→ **INSTRUCTIONS FOR THE TASK**:
Exactly as written, print out each entry in the data, with no pictures.

──────── PROVIDED INFORMATION

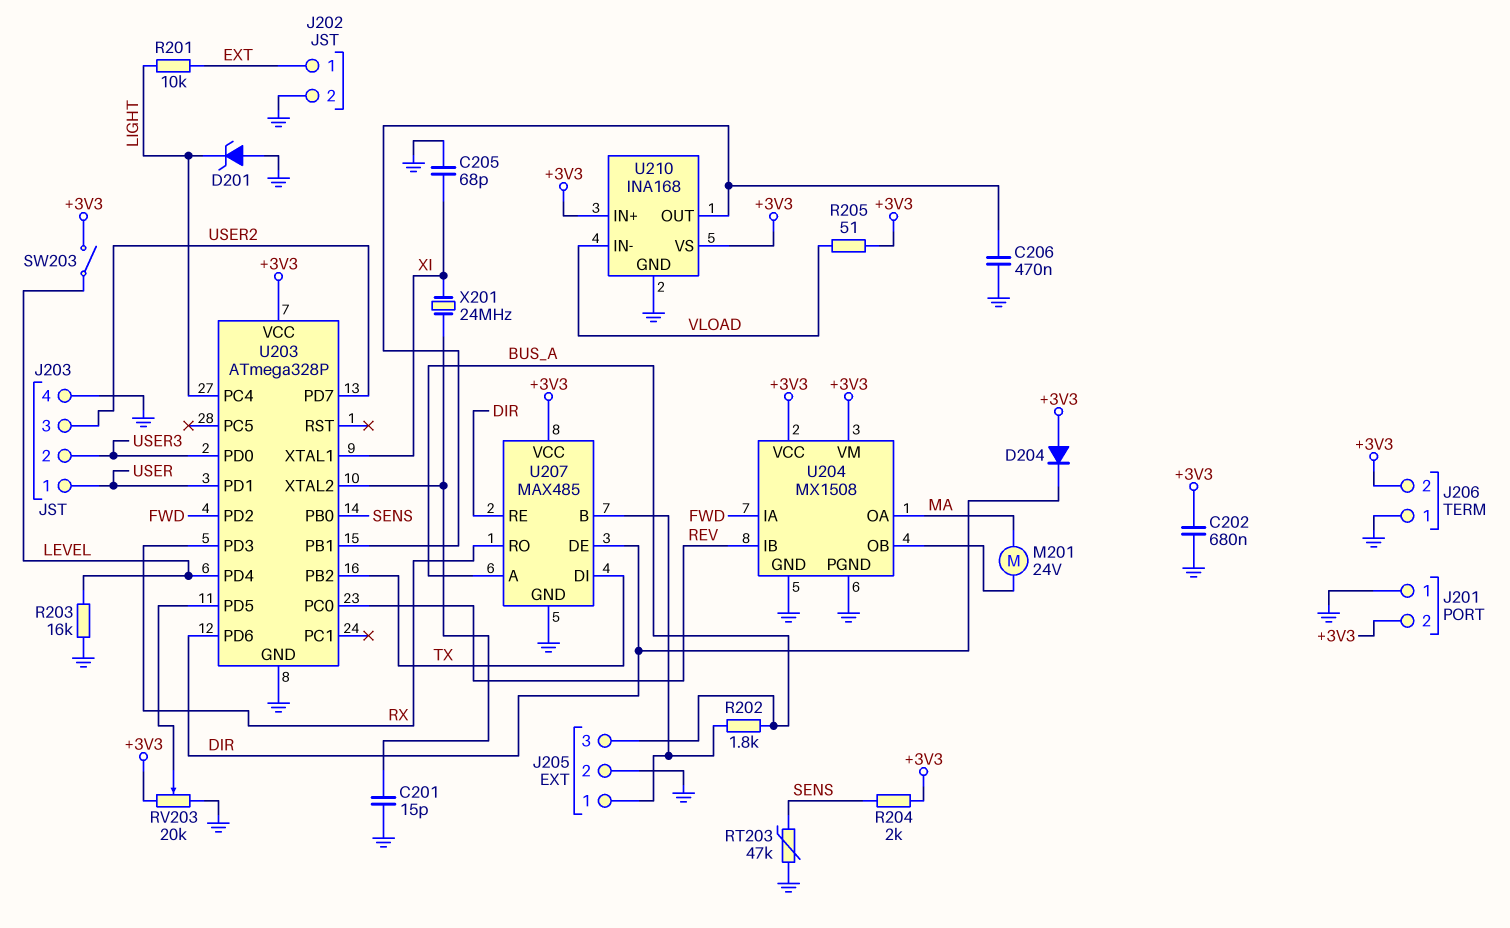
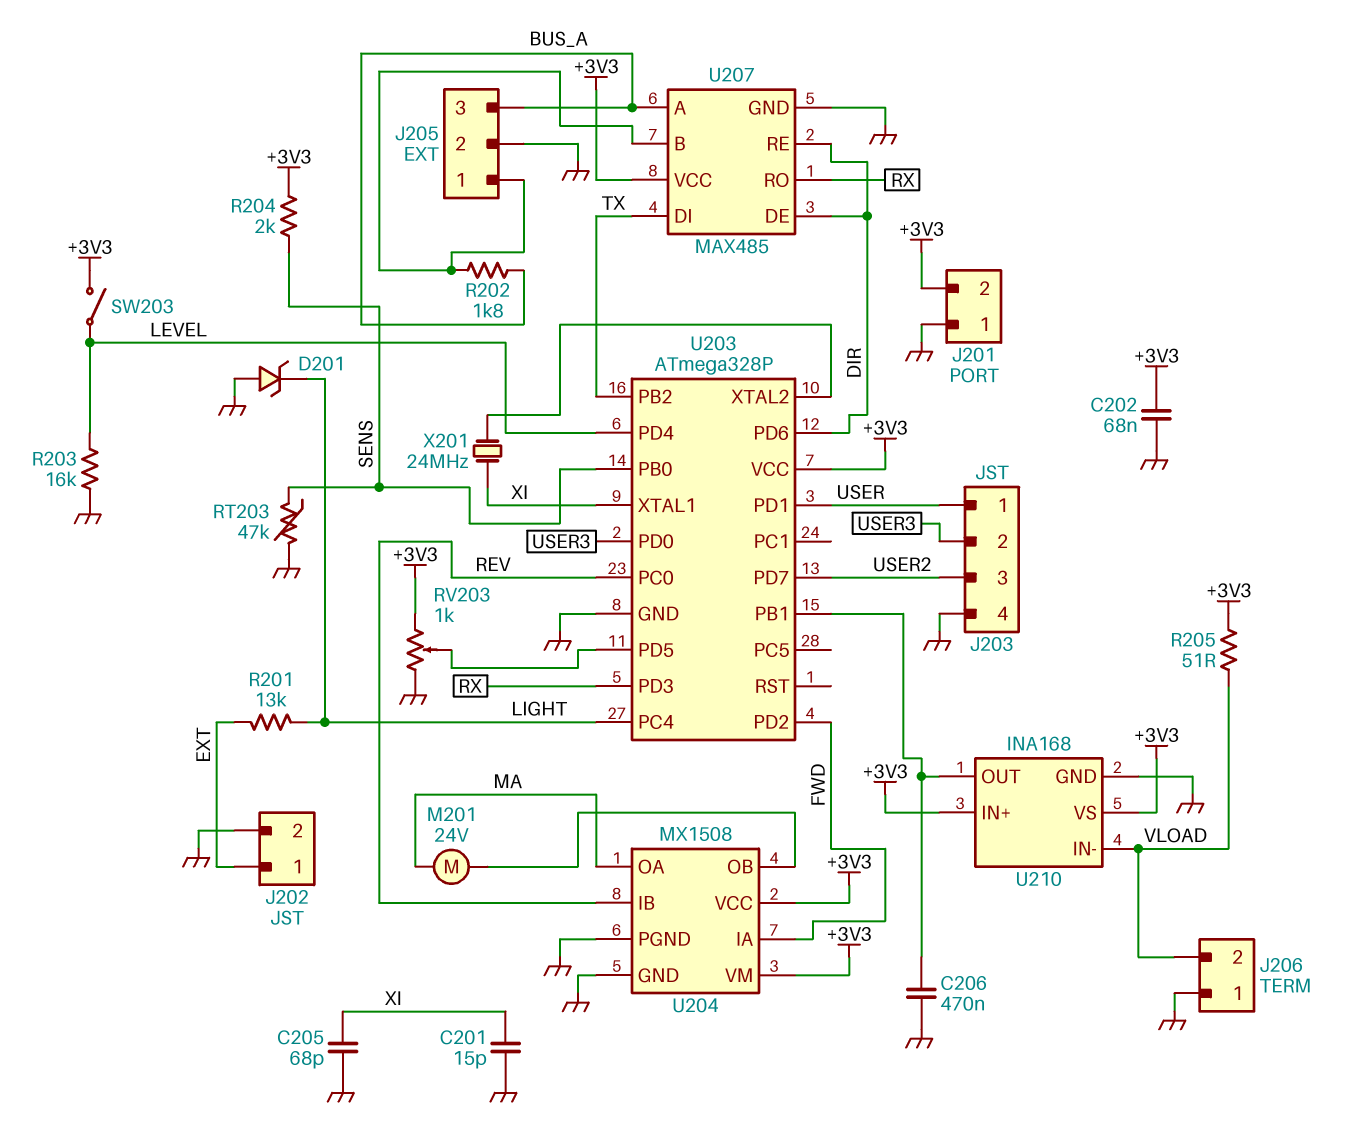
C201: 15pF (GND, U203/XTAL2) -> 15pF (GND, XI)
C202: 680nF (+3V3, GND) -> 68nF (+3V3, GND)
D204: diode (A +3V3, K DIR) -> none
J206 pin 2: +3V3 -> VLOAD
R201: 10k (EXT, LIGHT) -> 13k (EXT, LIGHT)
RV203: 20k (+3V3, GND, wiper U203/PD5) -> 1k (+3V3, GND, wiper U203/PD5)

────────────────

→ **EXERCISE ANSWER**:
C201: 15pF (GND, U203/XTAL2) -> 15pF (GND, XI)
C202: 680nF (+3V3, GND) -> 68nF (+3V3, GND)
D204: diode (A +3V3, K DIR) -> none
J206 pin 2: +3V3 -> VLOAD
R201: 10k (EXT, LIGHT) -> 13k (EXT, LIGHT)
RV203: 20k (+3V3, GND, wiper U203/PD5) -> 1k (+3V3, GND, wiper U203/PD5)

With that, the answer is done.